## ACTION ITEM:
Pick the lines holding the string "degrees" out of the records and copy them.

Entries taken from a collection
※
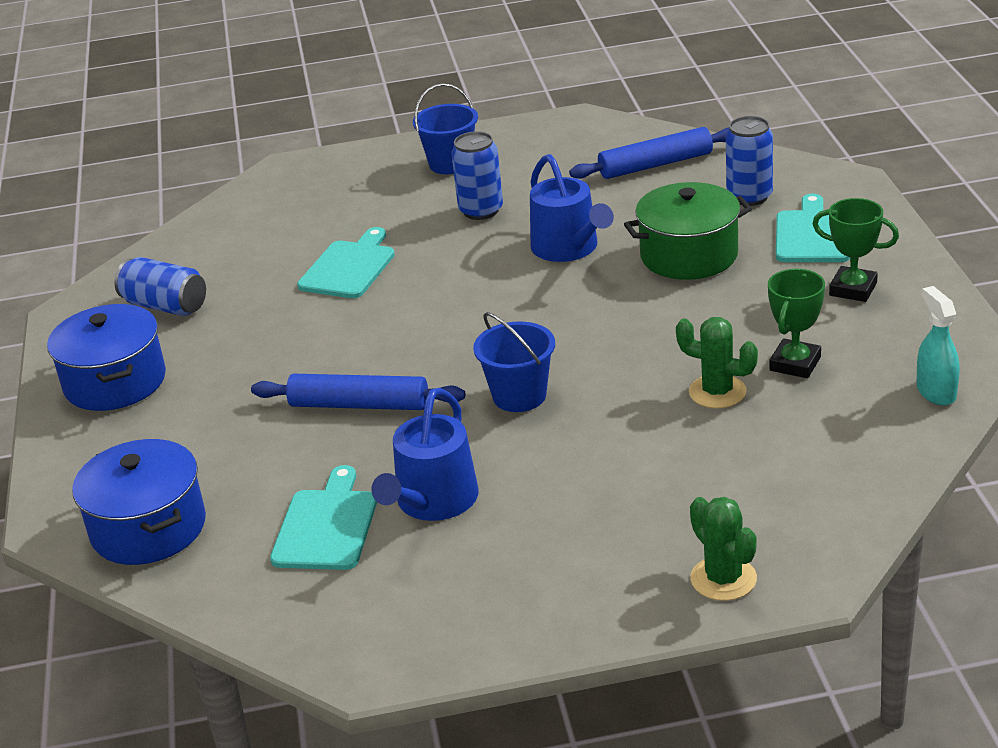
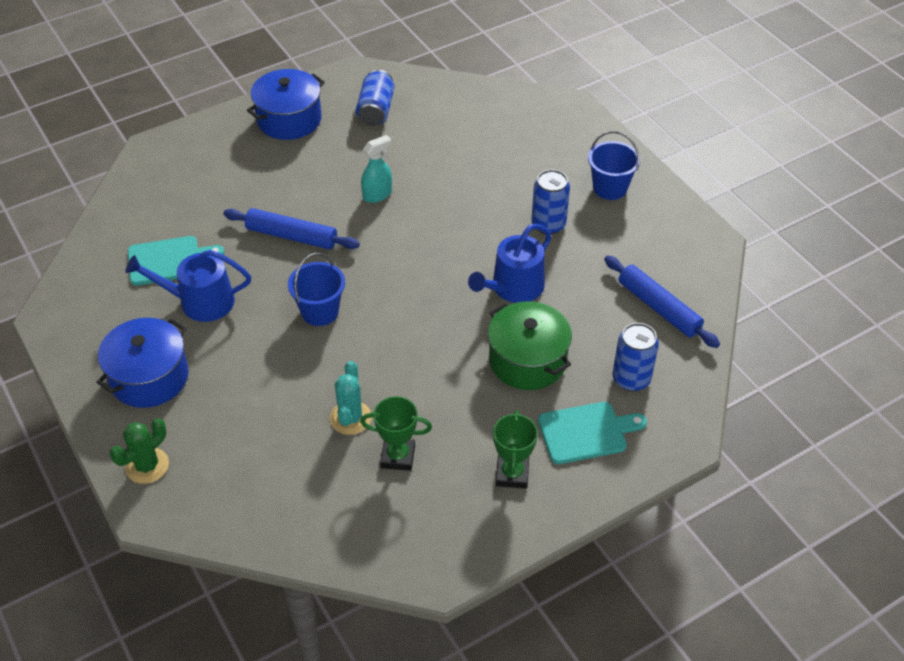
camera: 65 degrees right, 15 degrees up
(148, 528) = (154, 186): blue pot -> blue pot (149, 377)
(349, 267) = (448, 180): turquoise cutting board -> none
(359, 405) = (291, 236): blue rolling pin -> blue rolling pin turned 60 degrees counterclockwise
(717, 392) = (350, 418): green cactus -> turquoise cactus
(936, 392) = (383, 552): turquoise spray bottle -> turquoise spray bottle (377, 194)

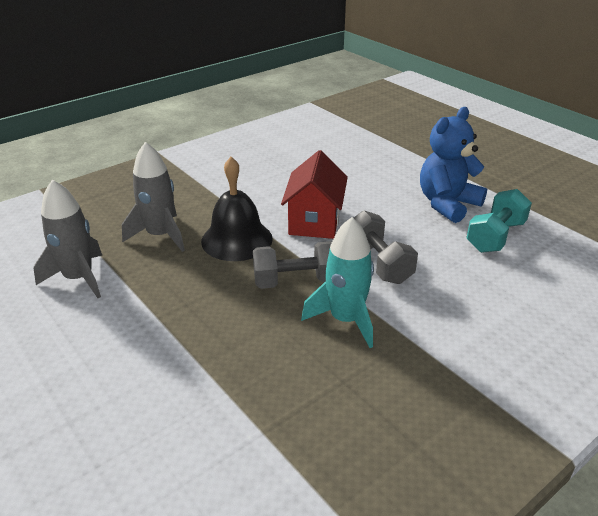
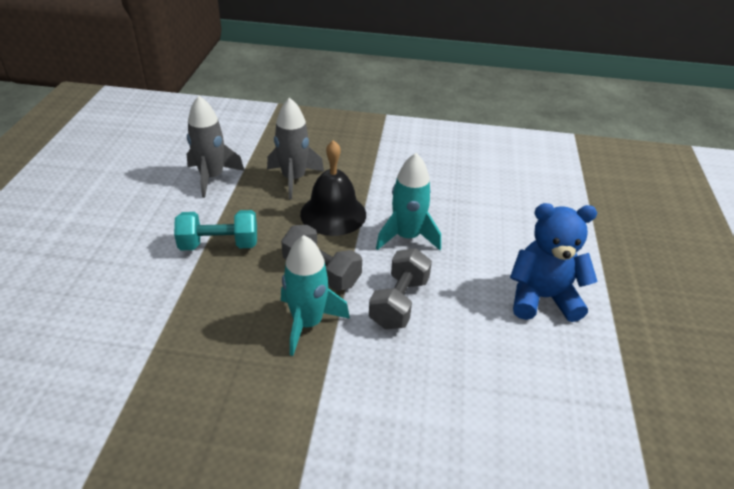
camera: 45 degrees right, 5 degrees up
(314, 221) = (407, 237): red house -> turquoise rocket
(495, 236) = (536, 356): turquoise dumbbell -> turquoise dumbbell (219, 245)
※
## WORKED SOLUTION:
camera: 65 degrees right, 15 degrees up
(359, 405) = (291, 236): blue rolling pin -> blue rolling pin turned 60 degrees counterclockwise
camera: 45 degrees right, 5 degrees up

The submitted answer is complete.